(EXTRACTED DATA Opens)

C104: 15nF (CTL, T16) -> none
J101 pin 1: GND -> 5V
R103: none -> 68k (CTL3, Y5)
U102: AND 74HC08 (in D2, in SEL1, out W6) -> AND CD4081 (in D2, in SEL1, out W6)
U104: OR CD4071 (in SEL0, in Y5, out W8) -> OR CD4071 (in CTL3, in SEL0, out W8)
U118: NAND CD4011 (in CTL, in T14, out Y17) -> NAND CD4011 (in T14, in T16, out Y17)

(EXTRACTED DATA Closes)
(EXTRACTED DATA Opens)

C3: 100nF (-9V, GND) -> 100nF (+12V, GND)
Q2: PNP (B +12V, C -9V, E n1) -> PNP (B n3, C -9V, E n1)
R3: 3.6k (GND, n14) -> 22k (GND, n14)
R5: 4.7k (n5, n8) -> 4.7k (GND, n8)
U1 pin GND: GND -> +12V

(EXTRACTED DATA Closes)

TASK REQUIREMENTS:
Once every line above has been checked for the string "none", give the number of matching lines and nothing more.

ANSWER BOX:
2